INPUT start
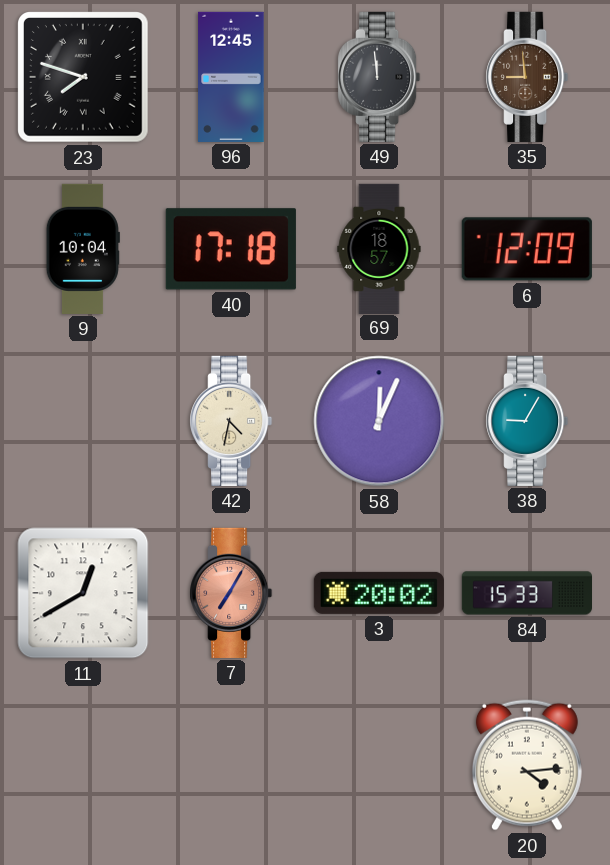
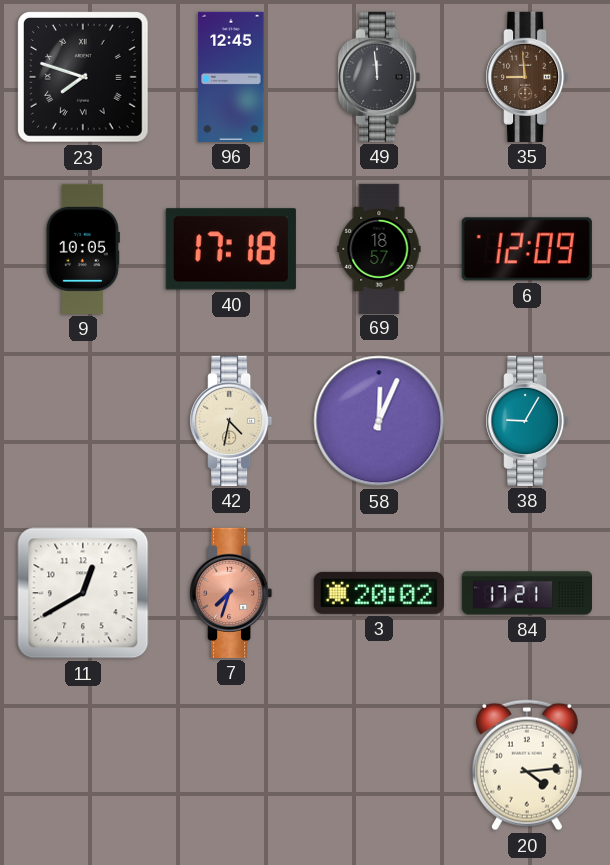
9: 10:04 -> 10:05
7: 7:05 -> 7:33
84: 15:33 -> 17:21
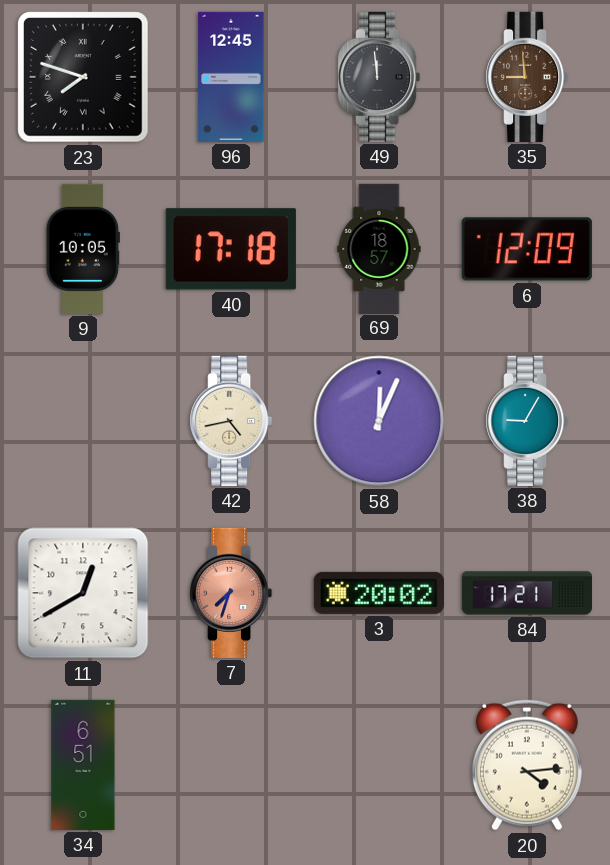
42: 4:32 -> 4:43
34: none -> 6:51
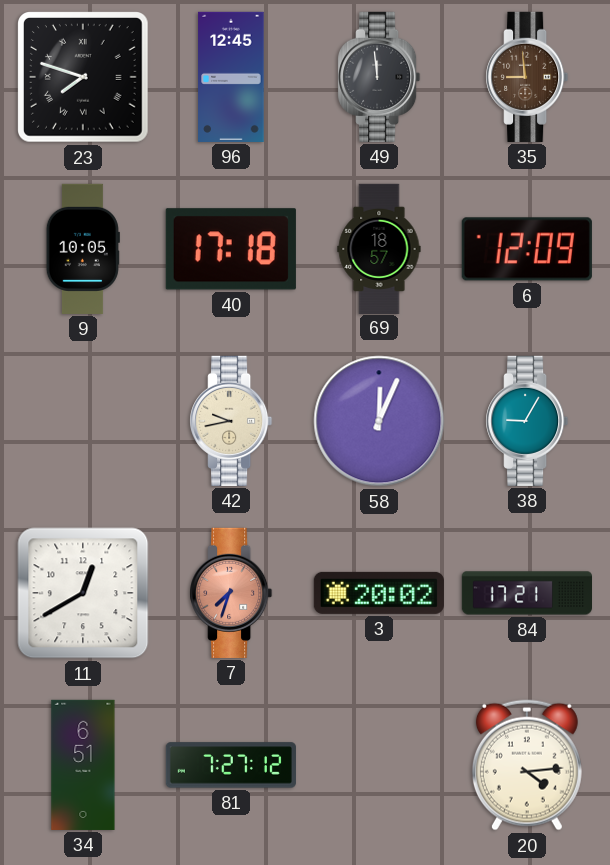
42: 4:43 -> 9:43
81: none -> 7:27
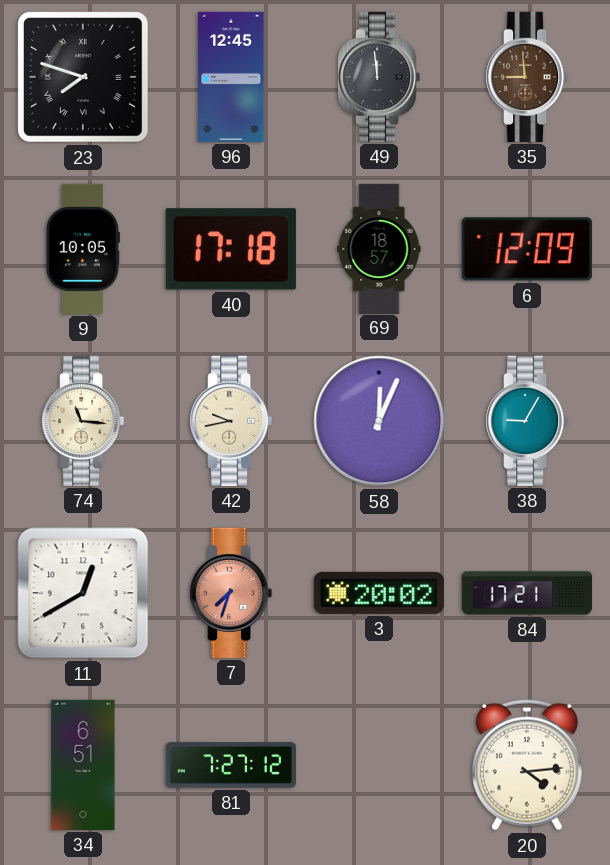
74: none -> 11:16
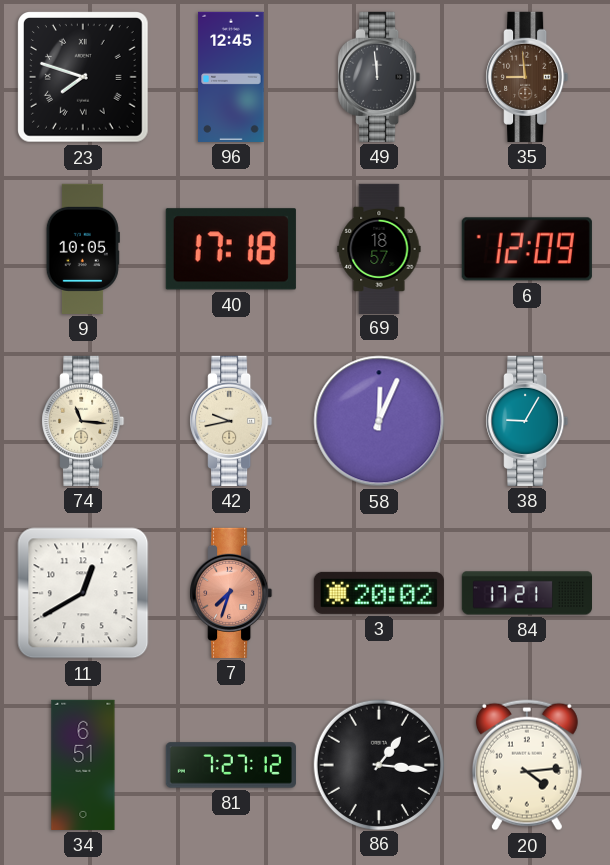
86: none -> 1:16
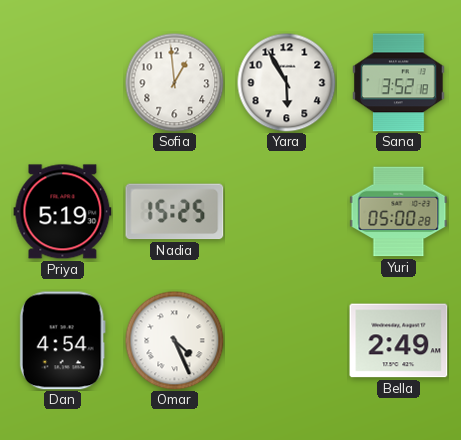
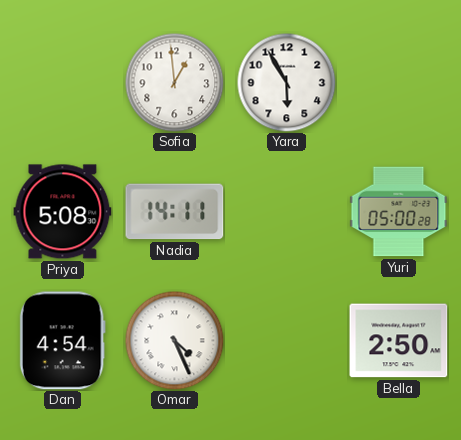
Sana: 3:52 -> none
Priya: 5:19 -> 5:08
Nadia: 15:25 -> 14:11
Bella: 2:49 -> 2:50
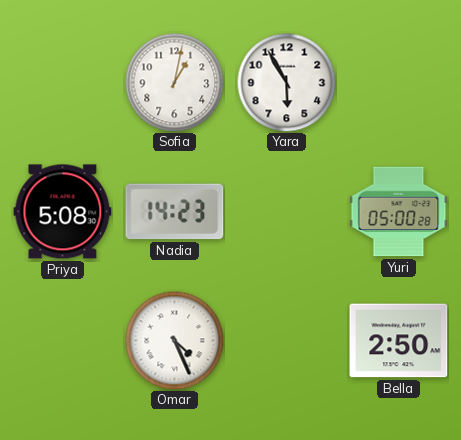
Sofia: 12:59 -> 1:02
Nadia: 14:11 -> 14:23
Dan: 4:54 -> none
INPUT end
- [PROMPT] Extract every line from all the items that names a clock whose time changed, copying each one unaltered and leaving the pictures out of your answer.

- [RESULT BELOW]
9: 10:04 -> 10:05
7: 7:05 -> 7:33
84: 15:33 -> 17:21
42: 4:32 -> 4:43
34: none -> 6:51
42: 4:43 -> 9:43
81: none -> 7:27
74: none -> 11:16
86: none -> 1:16
Sana: 3:52 -> none
Priya: 5:19 -> 5:08
Nadia: 15:25 -> 14:11
Bella: 2:49 -> 2:50
Sofia: 12:59 -> 1:02
Nadia: 14:11 -> 14:23
Dan: 4:54 -> none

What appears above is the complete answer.